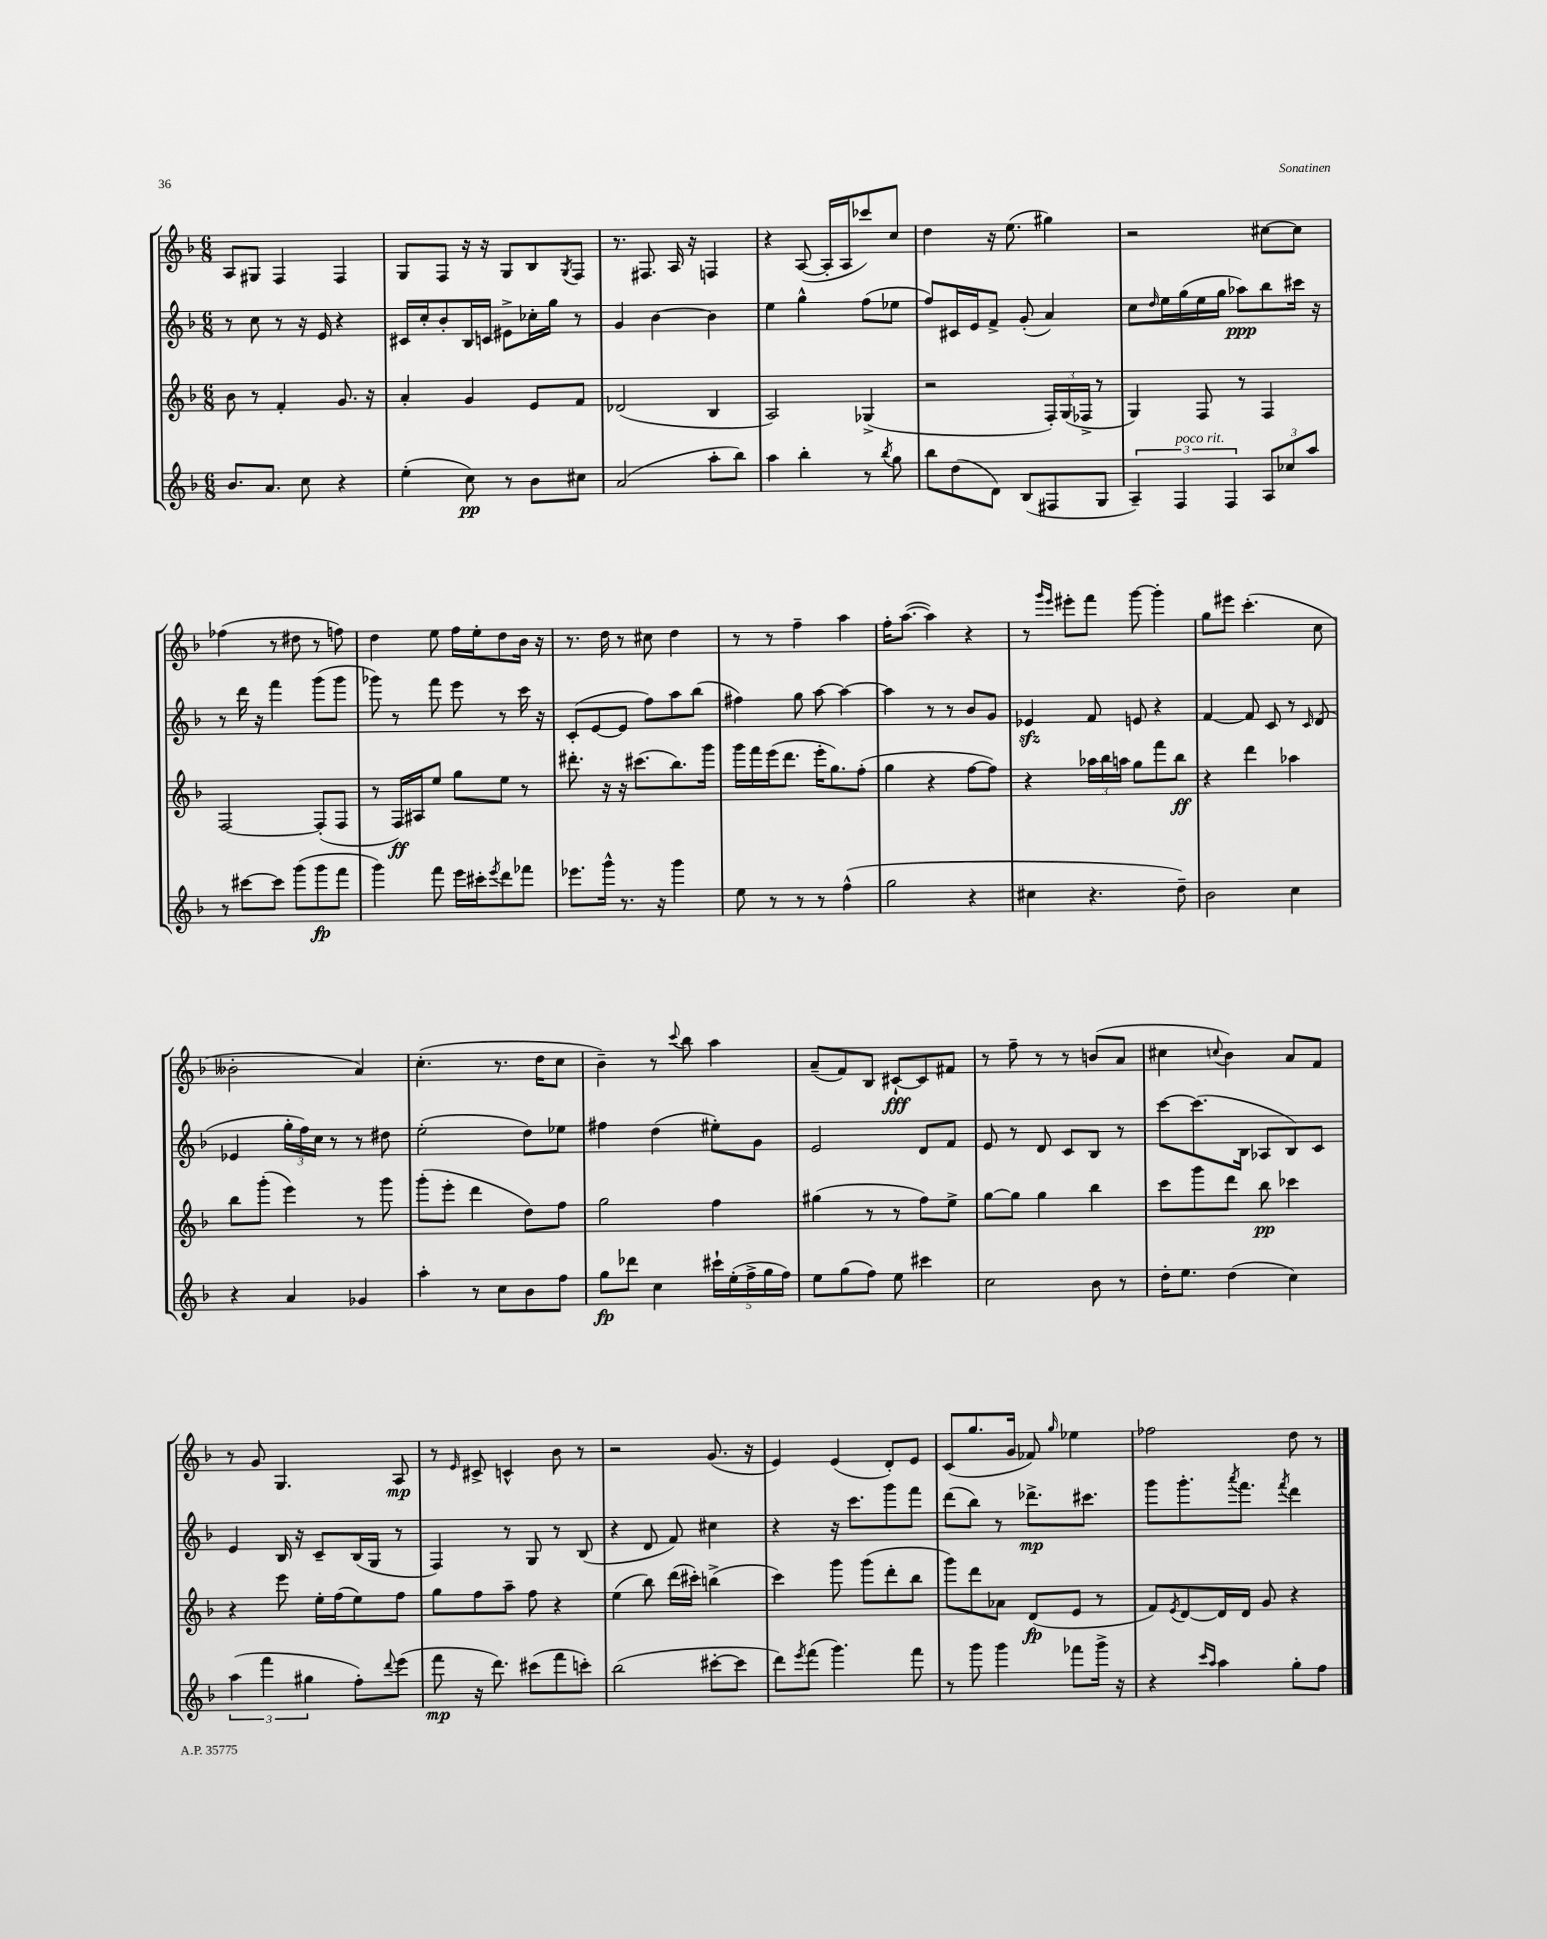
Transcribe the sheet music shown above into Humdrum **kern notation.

**kern	**dynam	**kern	**dynam	**kern	**dynam	**kern	**dynam
*part4	*part4	*part3	*part3	*part2	*part2	*part1	*part1
*staff4	*staff4	*staff3	*staff3	*staff2	*staff2	*staff1	*staff1
*clefG2	*	*clefG2	*	*clefG2	*	*clefG2	*
*k[b-]	*	*k[b-]	*	*k[b-]	*	*k[b-]	*
*M6/8	*	*M6/8	*	*M6/8	*	*M6/8	*
=18	=18	=18	=18	=18	=18	=18	=18
8.b-/L	.	8b-\	.	8r	.	8A/L	.
.	.	8r	.	8cc\	.	8G#X/J	.
8.a/J	.	.	.	.	.	.	.
.	.	4f'/	.	8r	.	4F/	.
8cc\	.	.	.	16r	.	.	.
.	.	.	.	16e/	.	.	.
4r	.	8.g/	.	4r	.	4F/	.
.	.	16r	.	.	.	.	.
=19	=19	=19	=19	=19	=19	=19	=19
(4ee'\	.	4a'/	.	16c#X/LL	.	8G/L	.
.	.	.	.	16cc'/J	.	.	.
.	.	.	.	8b-'/	.	8F/J	.
8cc\)	pp	4g/	.	16B-/L	.	16r	.
.	.	.	.	16cn/JJ	.	16r	.
8r	.	.	.	8e#X^\L	.	8G/L	.
8b-\L	.	8e/L	.	16cc-X'\L	.	8B-/	.
.	.	.	.	16gg\JJ	.	.	.
.	.	.	.	.	.	8qG/	.
8cc#X\J	.	8f/J	.	8r	.	8F/J	.
=20	=20	=20	=20	=20	=20	=20	=20
(2a/	.	(2d-X/	.	4g/	.	8.r	.
.	.	.	.	.	.	8.F#X/	.
.	.	.	.	[4b-\	.	.	.
.	.	.	.	.	.	16A/	.
.	.	.	.	.	.	16r	.
8aa'\L	.	4B-/	.	4b-\]	.	4Fn/	.
8bb-\J)	.	.	.	.	.	.	.
=21	=21	=21	=21	=21	=21	=21	=21
4aa\	.	2A/)	.	4ee\	.	4r	.
4bb-'\	.	.	.	4gg^^\	.	([8A/	.
.	.	.	.	.	.	16A'/LL]	.
.	.	.	.	.	.	16A/J	.
8r	.	(4G-X^/	.	(8ff\L	.	8ccc-X/)	.
8qbb-/	.	.	.	.	.	.	.
8gg\	.	.	.	8ee-X\J	.	8cc/J	.
=22	=22	=22	=22	=22	=22	=22	=22
8bb-\L	.	2r	.	8ff/L)	.	4dd\	.
(8dd\	.	.	.	16c#X/L	.	.	.
.	.	.	.	16e/J	.	.	.
8d\J)	.	.	.	8f^/J	.	16r	.
.	.	.	.	.	.	(8.ee\	.
(8B-/L	.	.	.	(8g'/	.	.	.
8F#X/	.	24F'/LL)	.	4a/)	.	4gg#X\)	.
.	.	(24G/	.	.	.	.	.
.	.	24F-X^/JJ	.	.	.	.	.
8G/J	.	8r	.	.	.	.	.
=23	=23	=23	=23	=23	=23	=23	=23
6A~/)	.	4G/)	.	8cc\L	.	2r	.
.	.	.	.	16qqdd/	.	.	.
.	.	.	.	16ee\L	.	.	.
!LO:TX:a:i:t=poco rit.	!	!	!	!	!	!	!
6F/	.	.	.	.	.	.	.
.	.	.	.	(16gg\	.	.	.
.	.	8F/	.	16ee\	.	.	.
.	.	.	.	16gg\JJ	.	.	.
6F/	.	.	.	.	.	.	.
.	.	8r	.	8aa-X\L)	ppp	.	.
12A/L	.	4F/	.	8bb-\	.	[8cc#X\L	.
12cc-X/	.	.	.	.	.	.	.
.	.	.	.	16ccc#X\Jk	.	8cc#\J]	.
12aa/J	.	.	.	.	.	.	.
.	.	.	.	16r	.	.	.
!!LO:LB:g=z
=24	=24	=24	=24	=24	=24	=24	=24
8r	.	[2F/	.	8r	.	(4ff-X\	.
[8ccc#X\L	.	.	.	16ddd\	.	.	.
.	.	.	.	16r	.	.	.
8ccc#\J]	.	.	.	4fff\	.	8r	.
(8ggg\L	.	.	.	.	.	8dd#X\	.
8ggg\	fp	(8F'/L]	.	(8ggg\L	.	8r	.
8fff\J	.	8F/J	.	8ggg\J	.	8ffn\)	.
=25	=25	=25	=25	=25	=25	=25	=25
4ggg\)	.	8r	.	8ggg-X\)	.	4dd\	.
.	.	16F/LL)	ff	8r	.	.	.
.	.	16A#X/J	.	.	.	.	.
8fff\	.	8ee/J	.	8fff\	.	8ee\	.
16eee\LL	.	8gg\L	.	8eee\	.	16ff\LL	.
16ccc#X'\J	.	.	.	.	.	16ee'\J	.
8qeee/	.	.	.	.	.	.	.
8ddd\	.	8ee\J	.	8r	.	8dd\	.
8fff-X\J	.	8r	.	16ccc\	.	16b-\Jk	.
.	.	.	.	16r	.	16r	.
=26	=26	=26	=26	=26	=26	=26	=26
8.eee-X\L	.	8.ddd#X'\	.	(8c'/L	.	8.r	.
.	.	.	.	[8e/	.	.	.
16ggg^^\Jk	.	16r	.	.	.	16dd\	.
8.r	.	16r	.	8e/J]	.	8r	.
.	.	(8.ccc#X\L	.	.	.	.	.
.	.	.	.	8ff\L)	.	8cc#X\	.
16r	.	.	.	.	.	.	.
4ggg\	.	8.bb-\)	.	8aa\	.	4dd\	.
.	.	.	.	(8bb-\J	.	.	.
.	.	16ggg\Jk	.	.	.	.	.
=27	=27	=27	=27	=27	=27	=27	=27
8ee\	.	16ggg\LL	.	4ff#X\)	.	8r	.
.	.	16fff\	.	.	.	.	.
8r	.	(16eee\J	.	.	.	8r	.
.	.	8.ddd\J	.	.	.	.	.
8r	.	.	.	8gg\	.	4ff~\	.
8r	.	16eee'\KL	.	[8aa\	.	.	.
.	.	8.gg\)	.	.	.	.	.
(4ff^^\	.	.	.	4aa\_	.	4aa\	.
.	.	(8ff'\J	.	.	.	.	.
=28	=28	=28	=28	=28	=28	=28	=28
2gg\	.	4gg\	.	4aa\]	.	16ff'\KL	.
.	.	.	.	.	.	([8.aa\J	.
.	.	4r	.	8r	.	4aa\])	.
.	.	.	.	8r	.	.	.
4r	.	[8ff\L	.	8b-/L	.	4r	.
.	.	8ff\J])	.	8g/J	.	.	.
=29	=29	=29	=29	=29	=29	=29	=29
4cc#X\	.	4r	.	4e-Xzz/	.	8r	.
.	.	.	.	.	.	16qqggg/LL	.
.	.	.	.	.	.	16qqeee/JJ	.
.	.	.	.	.	.	8eee#X'\L	.
4.r	.	24aa-X\LL	.	8f/	.	8fff\J	.
.	.	24bb-\	.	.	.	.	.
.	.	24aan\JJ	.	.	.	.	.
.	.	8gg\L	.	8en/	.	[8ggg\	.
.	.	8fff\	.	4r	.	4ggg'\]	.
8dd~\)	.	8bb-\J	ff	.	.	.	.
=30	=30	=30	=30	=30	=30	=30	=30
2b-\	.	4r	.	[4f/	.	8gg\L	.
.	.	.	.	.	.	8eee#X\J	.
.	.	4ddd\	.	8f/]	.	(4.ccc'\	.
.	.	.	.	8c/	.	.	.
4cc\	.	4aa-X\	.	8r	.	.	.
.	.	.	.	16qqc/	.	.	.
.	.	.	.	(8d/	.	8cc\	.
!!LO:LB:g=z
=31	=31	=31	=31	=31	=31	=31	=31
4r	.	8bb-\L	.	4e-X/	.	2b--X'\	.
.	.	(8ggg'\J	.	.	.	.	.
4a/	.	4eee\)	.	24gg'\LL	.	.	.
.	.	.	.	24ff\)	.	.	.
.	.	.	.	24cc\JJ	.	.	.
.	.	.	.	8r	.	.	.
4g-X/	.	8r	.	8r	.	4a/)	.
.	.	8ggg\	.	8dd#X\	.	.	.
=32	=32	=32	=32	=32	=32	=32	=32
4aa'\	.	(8ggg'\L	.	(2ee'\	.	(4.cc'\	.
.	.	8eee'\J	.	.	.	.	.
8r	.	4ddd\	.	.	.	.	.
8cc\L	.	.	.	.	.	8.r	.
8b-\	.	8dd\L)	.	8dd\L)	.	.	.
.	.	.	.	.	.	16dd\KL	.
8ff\J	.	8ff\J	.	8ee-X\J	.	8cc\J	.
=33	=33	=33	=33	=33	=33	=33	=33
8gg\L	fp	2gg\	.	4ff#X\	.	4b-~\)	.
8ddd-X\J	.	.	.	.	.	.	.
4cc\	.	.	.	(4dd\	.	8r	.
.	.	.	.	.	.	8qqccc/	.
.	.	.	.	.	.	8bb-\	.
20ccc#X`\LL	.	4ff\	.	8ee#X'\L)	.	4aa\	.
(20ee'\	.	.	.	.	.	.	.
20ff^\	.	.	.	.	.	.	.
.	.	.	.	8g\J	.	.	.
20gg\	.	.	.	.	.	.	.
20ff\JJ)	.	.	.	.	.	.	.
=34	=34	=34	=34	=34	=34	=34	=34
8ee\L	.	(4gg#X\	.	2e/	.	(8a~/L	.
(8gg\	.	.	.	.	.	8f/)	.
8ff\J)	.	8r	.	.	.	8B-/J	.
8ee\	.	8r	.	.	.	[8c#X`/L	fff
4ccc#X\	.	8ff\L)	.	8d/L	.	8c#/]	.
.	.	8ee^\J	.	8f/J	.	8f#X/J	.
=35	=35	=35	=35	=35	=35	=35	=35
2cc\	.	[8gg\L	.	8e/	.	8r	.
.	.	8gg\J]	.	8r	.	8ff~\	.
.	.	4gg\	.	8d/	.	8r	.
.	.	.	.	8c/L	.	8r	.
8b-\	.	4bb-\	.	8B-/J	.	(8bn/L	.
8r	.	.	.	8r	.	8a/J	.
=36	=36	=36	=36	=36	=36	=36	=36
16dd'\KL	.	8ccc\L	.	[8ccc\L	.	4cc#X\	.
8.ee\J	.	.	.	.	.	.	.
.	.	8ggg\	.	(8.ccc\]	.	.	.
.	.	.	.	.	.	8qqccn/	.
(4dd\	.	8ddd\J	.	.	.	4b-\)	.
.	.	.	.	16B-\Jk	.	.	.
.	.	8bb-\	pp	8A-X/L	.	.	.
4cc\)	.	4ccc-X\	.	8B-/)	.	8a/L	.
.	.	.	.	8c/J	.	8f/J	.
!!LO:LB:g=z
=37	=37	=37	=37	=37	=37	=37	=37
(6aa\	.	4r	.	4e/	.	8r	.
.	.	.	.	.	.	8g/	.
6fff\	.	.	.	.	.	.	.
.	.	8eee\	.	16B-/	.	4.G/	.
.	.	.	.	16r	.	.	.
6gg#X\	.	.	.	.	.	.	.
.	.	16ee'\LL	.	8c~/L	.	.	.
.	.	(16ff\J	.	.	.	.	.
8ff'\L)	.	8ee\)	.	(16B-/L	.	.	.
.	.	.	.	16G/JJ	.	.	.
8qqddd/	.	.	.	.	.	.	.
(8eee\J	.	8ff\J	.	8r	.	8A/	mp
=38	=38	=38	=38	=38	=38	=38	=38
8fff\	mp	8gg\L	.	4F/)	.	8r	.
.	.	.	.	.	.	16qqe/	.
16r	.	8ff\	.	.	.	8c#X^/	.
8.ddd\)	.	.	.	.	.	.	.
.	.	8aa~\J	.	8r	.	4cn^^/	.
(8ccc#X\L	.	8ff\	.	8G/	.	.	.
8fff\	.	4r	.	8r	.	8b-\	.
8cccn'\J)	.	.	.	(8B-/	.	8r	.
=39	=39	=39	=39	=39	=39	=39	=39
(2bb-\	.	(4ee\	.	4r	.	2r	.
.	.	8bb-\)	.	8d/	.	.	.
.	.	(16ddd\LL	.	8f/)	.	.	.
.	.	16ccc#X'\JJ)	.	.	.	.	.
[8ccc#X'\L	.	(4bbn^\	.	4cc#X\	.	(8.g/	.
8ccc#\J]	.	.	.	.	.	.	.
.	.	.	.	.	.	16r	.
=40	=40	=40	=40	=40	=40	=40	=40
8ddd\L)	.	4ccc\)	.	4r	.	4e/)	.
8qeee/	.	.	.	.	.	.	.
(8fff\J	.	.	.	.	.	.	.
4.ggg\)	.	8ggg\	.	16r	.	(4e/	.
.	.	.	.	8.ccc\L	.	.	.
.	.	(8ggg\L	.	.	.	.	.
.	.	8ddd'\	.	8ggg\	.	8d'/L)	.
8fff\	.	8bb-\J	.	8fff\J	.	8e/J	.
=41	=41	=41	=41	=41	=41	=41	=41
8r	.	8ggg\L)	.	(8ddd\L	.	(8c/L	.
8ggg\	.	8ddd\	.	8bb-\J)	.	8.gg/	.
4ggg\	.	8a-X\J	.	8r	.	.	.
.	.	.	.	.	.	16g/Jk	.
.	.	(8d/L	fp	8.ddd-X^\L	mp	8f-X/)	.
.	.	.	.	.	.	16qqgg/	.
8fff-X\L	.	8e/J	.	.	.	4ee-X\	.
.	.	.	.	8.ccc#X\J	.	.	.
16ggg^\Jk	.	8r	.	.	.	.	.
16r	.	.	.	.	.	.	.
=42	=42	=42	=42	=42	=42	=42	=42
4r	.	8f/L)	.	8ggg\L	.	2ff-X\	.
.	.	8qe/	.	.	.	.	.
.	.	[8d/	.	8.ggg'\	.	.	.
16qqccc/LL	.	.	.	.	.	.	.
16qqaa/JJ	.	.	.	.	.	.	.
4aa\	.	16d/L]	.	.	.	.	.
.	.	.	.	8qaaa/	.	.	.
.	.	16d/JJ	.	8.fff\J	.	.	.
.	.	8g/	.	.	.	.	.
.	.	.	.	8qfff/	.	.	.
8gg'\L	.	4r	.	4ddd\	.	8dd\	.
8ff\J	.	.	.	.	.	8r	.
==	==	==	==	==	==	==	==
*-	*-	*-	*-	*-	*-	*-	*-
§ §
### Exercise brief
Identify every line in the items that contains the string "kern", and copy each of those lines. Matches must agree in case.

### Solution
Transcribe the sheet music shown above into Humdrum **kern notation.
**kern	**dynam	**kern	**dynam	**kern	**dynam	**kern	**dynam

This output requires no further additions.